** Problem to solve **
Restate the listing below line for line and word for word, without the pictures.

** Collected material **
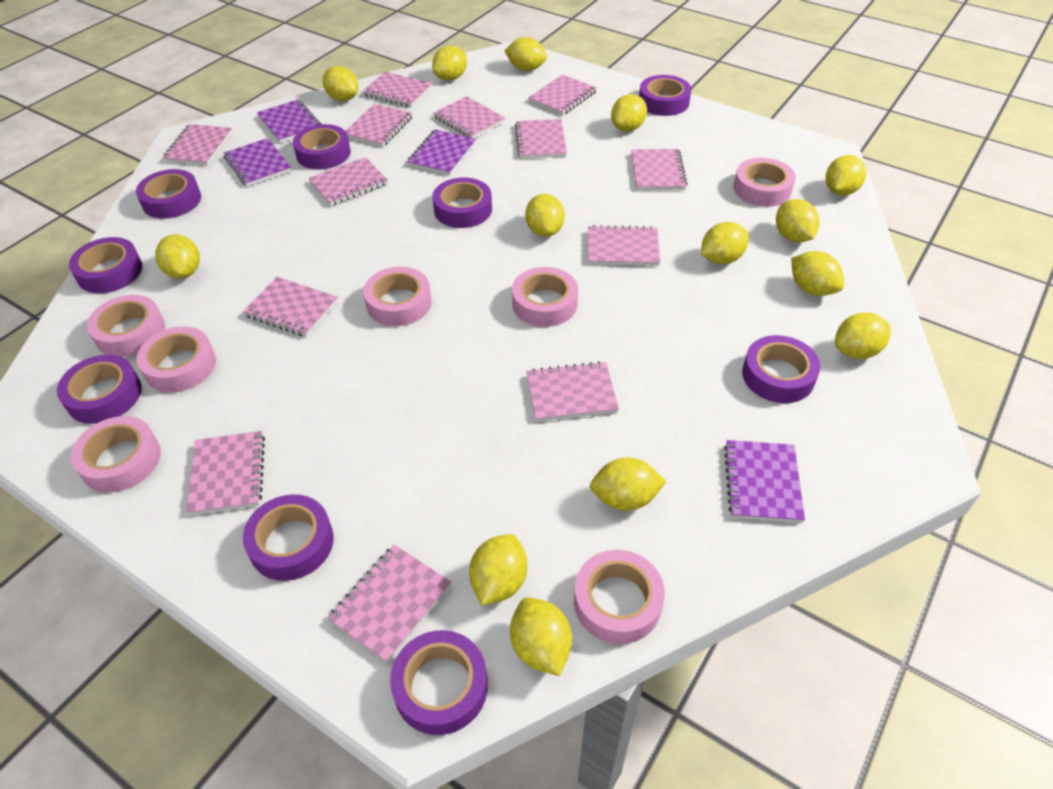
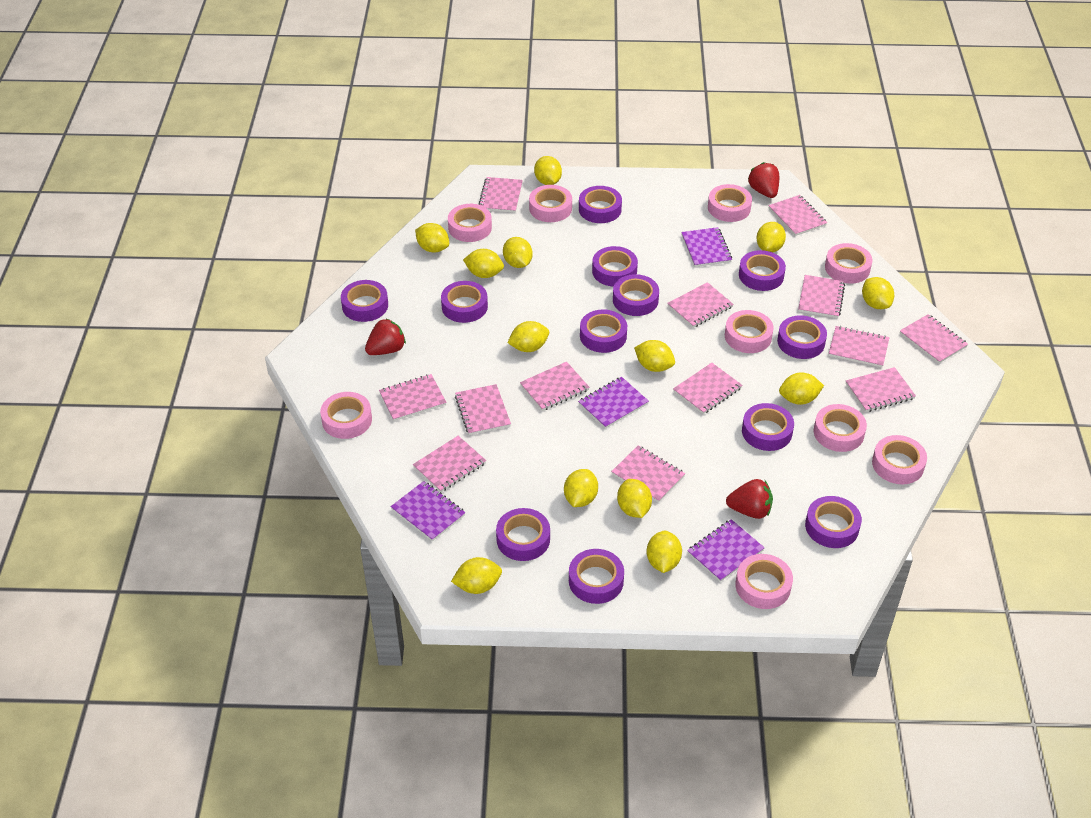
pink tape: 7 -> 9
purple tape: 9 -> 12
red strawberry: 0 -> 3
yellow lemon: 14 -> 13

** Solution to the problem **
pink tape: 7 -> 9
purple tape: 9 -> 12
red strawberry: 0 -> 3
yellow lemon: 14 -> 13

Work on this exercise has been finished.